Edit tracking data
****************
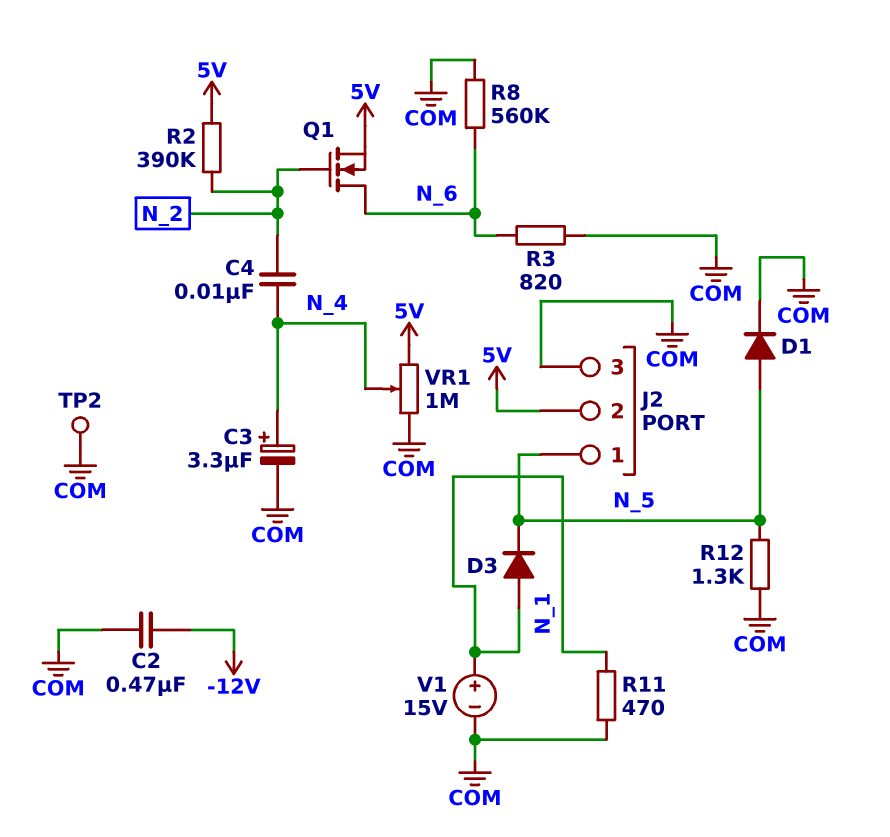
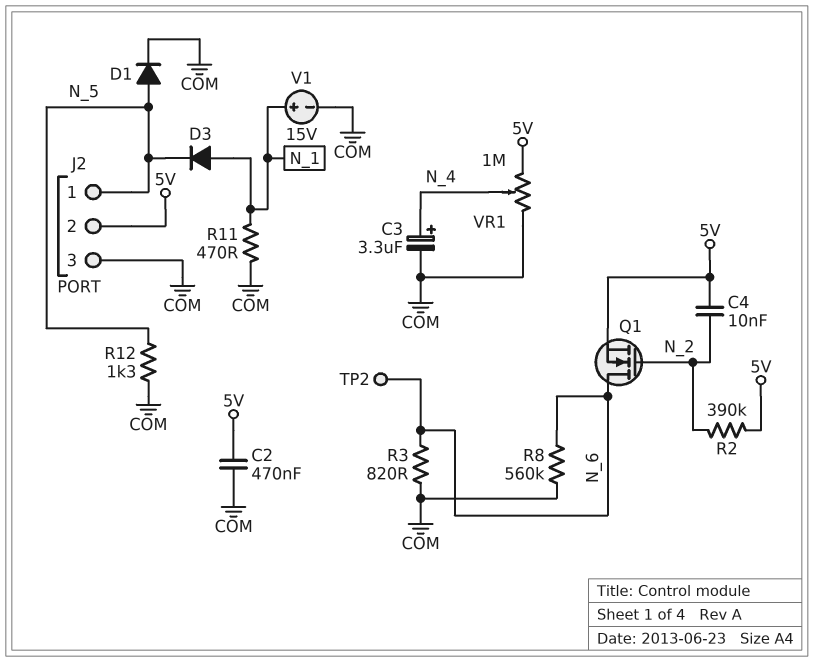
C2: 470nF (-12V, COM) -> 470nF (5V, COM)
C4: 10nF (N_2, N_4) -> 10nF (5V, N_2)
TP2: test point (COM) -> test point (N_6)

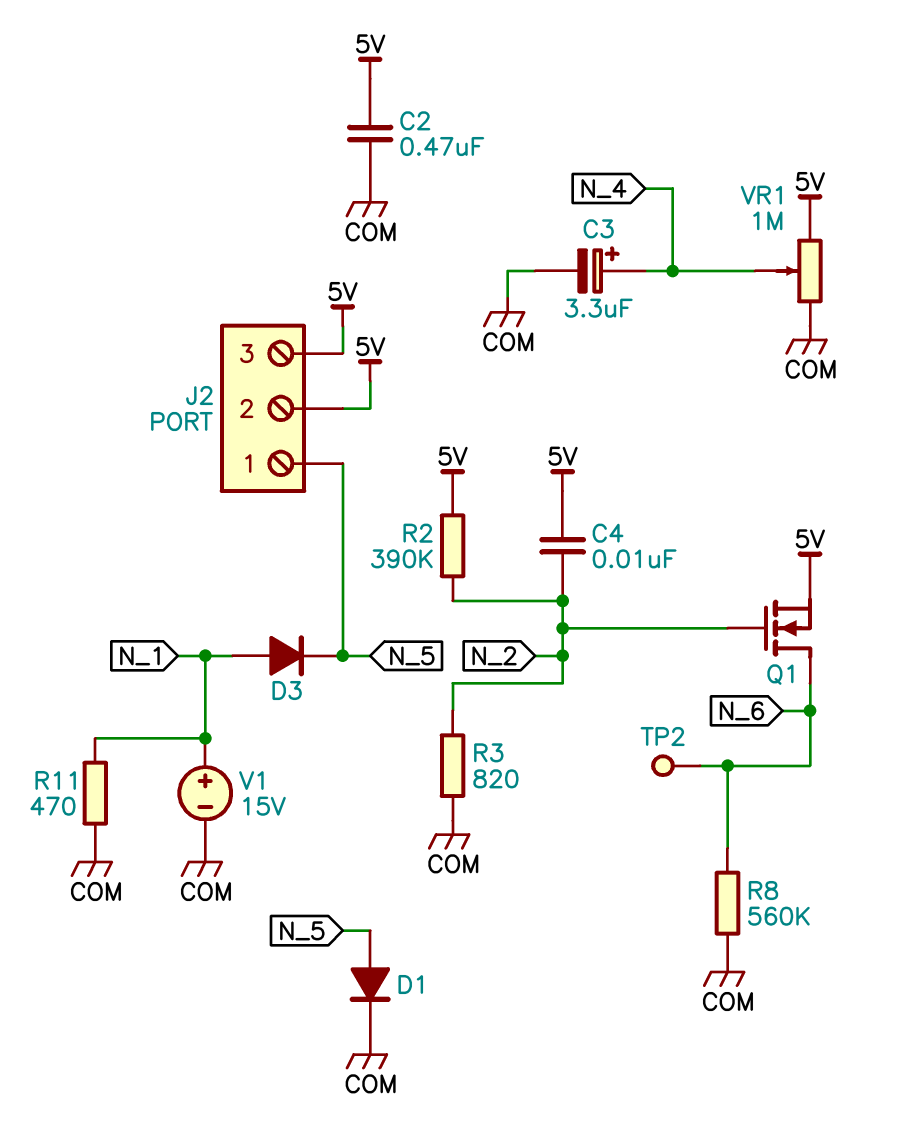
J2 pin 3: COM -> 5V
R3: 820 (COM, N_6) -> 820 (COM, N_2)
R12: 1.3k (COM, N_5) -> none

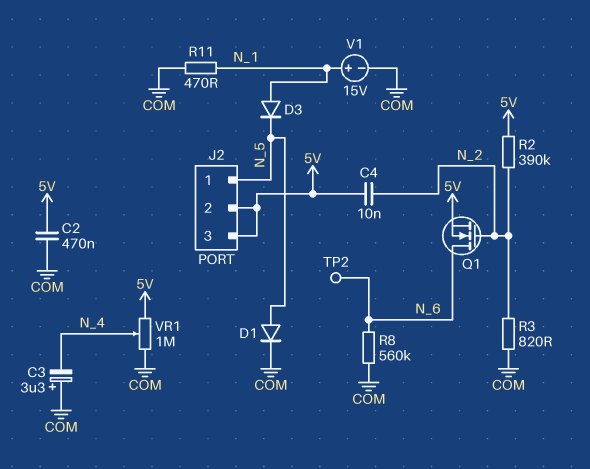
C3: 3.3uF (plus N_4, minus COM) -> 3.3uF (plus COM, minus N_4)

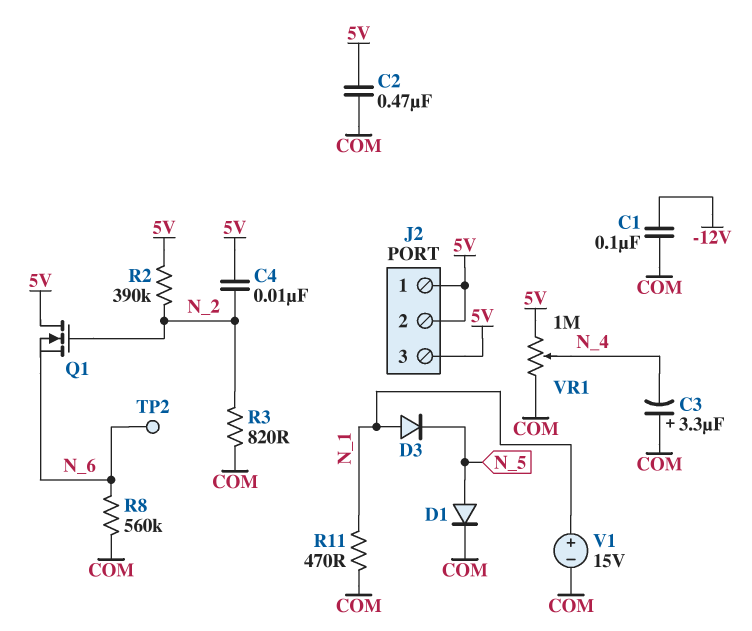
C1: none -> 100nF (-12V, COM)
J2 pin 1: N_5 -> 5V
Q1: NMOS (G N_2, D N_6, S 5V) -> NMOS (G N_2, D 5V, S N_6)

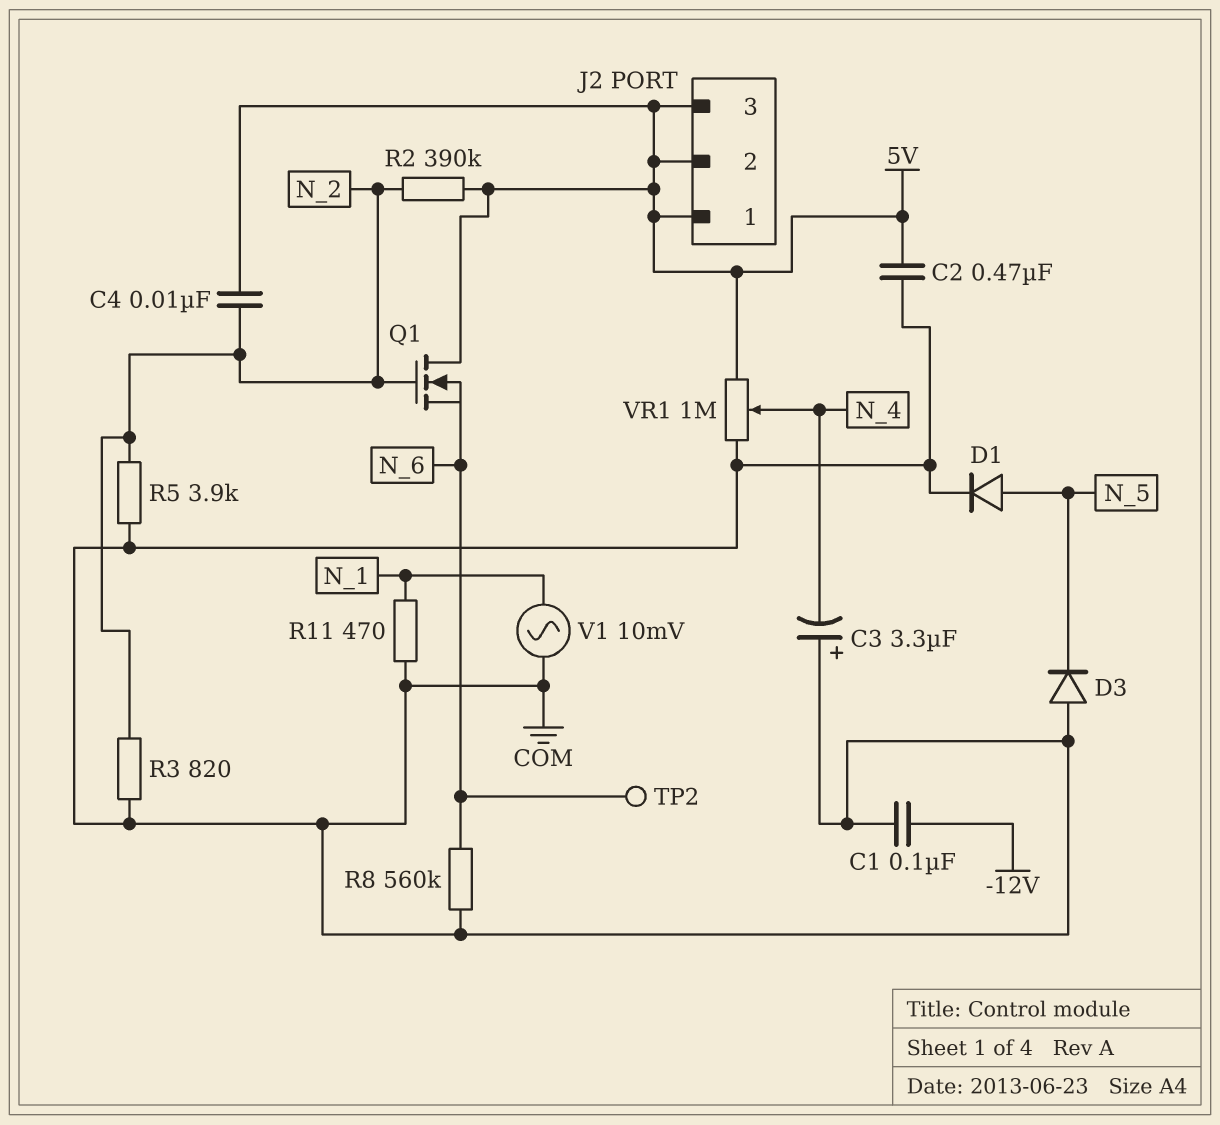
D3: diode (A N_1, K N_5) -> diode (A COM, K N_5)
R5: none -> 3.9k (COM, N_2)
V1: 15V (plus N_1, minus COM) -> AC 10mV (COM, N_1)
****************
#### Exercise description:
Every entry above should be printed again exactly, except for the pictures.

#### Exercise output:
C2: 470nF (-12V, COM) -> 470nF (5V, COM)
C4: 10nF (N_2, N_4) -> 10nF (5V, N_2)
TP2: test point (COM) -> test point (N_6)

J2 pin 3: COM -> 5V
R3: 820 (COM, N_6) -> 820 (COM, N_2)
R12: 1.3k (COM, N_5) -> none

C3: 3.3uF (plus N_4, minus COM) -> 3.3uF (plus COM, minus N_4)

C1: none -> 100nF (-12V, COM)
J2 pin 1: N_5 -> 5V
Q1: NMOS (G N_2, D N_6, S 5V) -> NMOS (G N_2, D 5V, S N_6)

D3: diode (A N_1, K N_5) -> diode (A COM, K N_5)
R5: none -> 3.9k (COM, N_2)
V1: 15V (plus N_1, minus COM) -> AC 10mV (COM, N_1)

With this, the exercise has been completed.